- _HOW TO COMPLETE THIS TASK_:
Apart from the pictures, every line below needs to be reproduced verbatim.
---- DATA SECTION
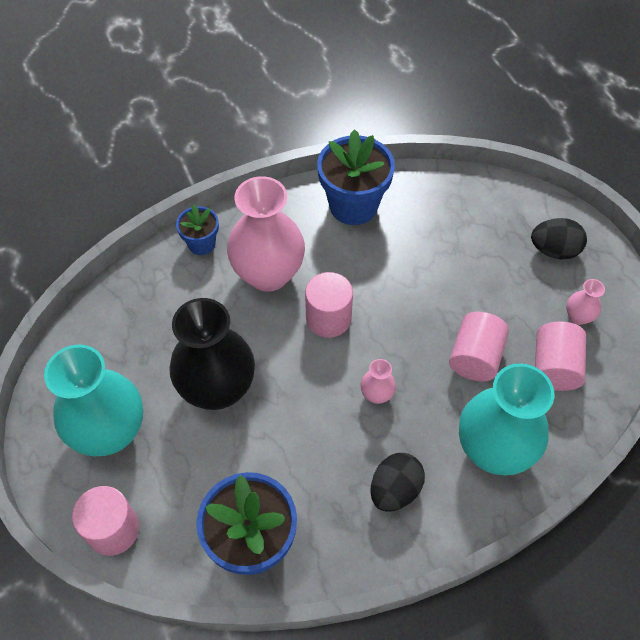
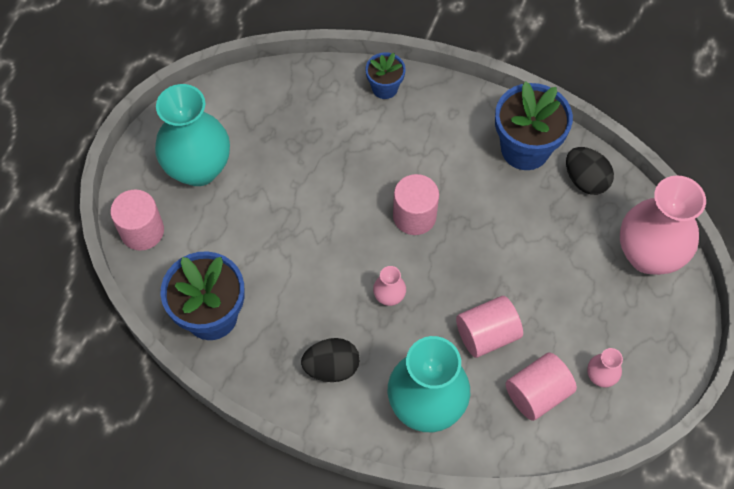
camera: 45 degrees right, 5 degrees up
(217, 389) = (291, 199): black vase -> none
(268, 274) = (407, 149): pink vase -> pink vase (648, 255)
(554, 250) = (643, 313): black egg -> black egg (585, 180)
--------
- _EXERCISE RESPONSE_:
camera: 45 degrees right, 5 degrees up
(217, 389) = (291, 199): black vase -> none
(268, 274) = (407, 149): pink vase -> pink vase (648, 255)
(554, 250) = (643, 313): black egg -> black egg (585, 180)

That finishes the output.